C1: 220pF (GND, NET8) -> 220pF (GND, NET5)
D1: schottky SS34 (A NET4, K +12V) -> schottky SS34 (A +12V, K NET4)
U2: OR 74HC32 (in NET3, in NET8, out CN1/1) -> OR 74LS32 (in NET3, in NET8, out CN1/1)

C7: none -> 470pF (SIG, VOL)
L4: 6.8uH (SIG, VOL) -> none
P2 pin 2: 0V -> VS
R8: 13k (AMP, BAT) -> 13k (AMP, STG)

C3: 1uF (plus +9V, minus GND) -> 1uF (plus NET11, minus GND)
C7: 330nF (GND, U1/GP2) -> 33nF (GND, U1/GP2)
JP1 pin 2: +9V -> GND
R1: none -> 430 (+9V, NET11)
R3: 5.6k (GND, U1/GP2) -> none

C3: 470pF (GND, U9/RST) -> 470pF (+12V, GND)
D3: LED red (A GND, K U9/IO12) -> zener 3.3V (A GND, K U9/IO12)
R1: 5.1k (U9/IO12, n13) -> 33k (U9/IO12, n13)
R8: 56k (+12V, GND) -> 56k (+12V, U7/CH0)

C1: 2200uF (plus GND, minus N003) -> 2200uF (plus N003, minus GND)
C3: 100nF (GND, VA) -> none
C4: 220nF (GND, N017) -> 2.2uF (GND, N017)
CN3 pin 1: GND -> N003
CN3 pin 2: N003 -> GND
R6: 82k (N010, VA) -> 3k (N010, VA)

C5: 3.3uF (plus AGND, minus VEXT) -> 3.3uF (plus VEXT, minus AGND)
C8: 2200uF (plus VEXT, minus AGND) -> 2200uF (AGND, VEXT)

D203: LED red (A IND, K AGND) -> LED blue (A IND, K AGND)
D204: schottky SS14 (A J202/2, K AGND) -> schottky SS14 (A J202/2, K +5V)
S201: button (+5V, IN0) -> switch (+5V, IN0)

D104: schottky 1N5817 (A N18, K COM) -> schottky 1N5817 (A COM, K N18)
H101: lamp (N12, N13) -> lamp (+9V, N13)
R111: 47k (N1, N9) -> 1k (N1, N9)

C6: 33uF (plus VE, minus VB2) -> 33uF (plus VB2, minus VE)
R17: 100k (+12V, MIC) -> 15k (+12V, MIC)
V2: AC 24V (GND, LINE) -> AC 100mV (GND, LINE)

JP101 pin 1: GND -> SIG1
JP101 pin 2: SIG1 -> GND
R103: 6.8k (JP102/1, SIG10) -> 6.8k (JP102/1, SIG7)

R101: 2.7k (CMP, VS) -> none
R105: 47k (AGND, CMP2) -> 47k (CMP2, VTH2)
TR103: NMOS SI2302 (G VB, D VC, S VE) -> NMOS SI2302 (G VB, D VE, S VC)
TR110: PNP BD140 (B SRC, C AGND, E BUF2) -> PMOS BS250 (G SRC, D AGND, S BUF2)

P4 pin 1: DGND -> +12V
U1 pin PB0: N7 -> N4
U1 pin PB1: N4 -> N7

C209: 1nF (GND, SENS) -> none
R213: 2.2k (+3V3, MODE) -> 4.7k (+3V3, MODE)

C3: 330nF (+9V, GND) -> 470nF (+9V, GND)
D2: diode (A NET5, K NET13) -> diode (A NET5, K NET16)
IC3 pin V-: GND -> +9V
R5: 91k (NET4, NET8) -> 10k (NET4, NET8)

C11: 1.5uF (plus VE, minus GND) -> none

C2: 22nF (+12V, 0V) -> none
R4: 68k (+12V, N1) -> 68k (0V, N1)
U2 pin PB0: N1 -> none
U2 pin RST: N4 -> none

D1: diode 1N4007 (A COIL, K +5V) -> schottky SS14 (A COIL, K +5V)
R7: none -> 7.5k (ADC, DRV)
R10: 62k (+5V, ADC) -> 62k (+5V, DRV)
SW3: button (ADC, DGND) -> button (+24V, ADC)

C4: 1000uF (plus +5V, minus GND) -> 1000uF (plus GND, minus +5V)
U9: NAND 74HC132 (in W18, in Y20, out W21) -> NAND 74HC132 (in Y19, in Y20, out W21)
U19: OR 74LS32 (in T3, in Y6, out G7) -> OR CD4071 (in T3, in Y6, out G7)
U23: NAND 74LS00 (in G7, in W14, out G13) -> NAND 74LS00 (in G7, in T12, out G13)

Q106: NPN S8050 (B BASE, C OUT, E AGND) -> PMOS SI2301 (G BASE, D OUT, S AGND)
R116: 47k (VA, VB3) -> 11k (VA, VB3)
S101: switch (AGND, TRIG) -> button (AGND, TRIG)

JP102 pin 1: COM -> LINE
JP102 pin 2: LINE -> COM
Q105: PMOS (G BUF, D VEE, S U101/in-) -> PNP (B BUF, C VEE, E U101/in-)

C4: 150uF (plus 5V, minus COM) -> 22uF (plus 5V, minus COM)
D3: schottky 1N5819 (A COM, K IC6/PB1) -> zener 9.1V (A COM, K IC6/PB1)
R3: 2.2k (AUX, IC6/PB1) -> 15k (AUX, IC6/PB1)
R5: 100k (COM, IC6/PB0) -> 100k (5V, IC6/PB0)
--
_DESCRIPTION OF THE TASK_. All lines in the listing above from the line containing "C4: 220nF (GND, N017) -> 2.2uF (GND, N017)" to the line containing "D203: LED red", inclusive, should be retyped exactly; no other lines should appear.

_SOLUTION BELOW_.
C4: 220nF (GND, N017) -> 2.2uF (GND, N017)
CN3 pin 1: GND -> N003
CN3 pin 2: N003 -> GND
R6: 82k (N010, VA) -> 3k (N010, VA)

C5: 3.3uF (plus AGND, minus VEXT) -> 3.3uF (plus VEXT, minus AGND)
C8: 2200uF (plus VEXT, minus AGND) -> 2200uF (AGND, VEXT)

D203: LED red (A IND, K AGND) -> LED blue (A IND, K AGND)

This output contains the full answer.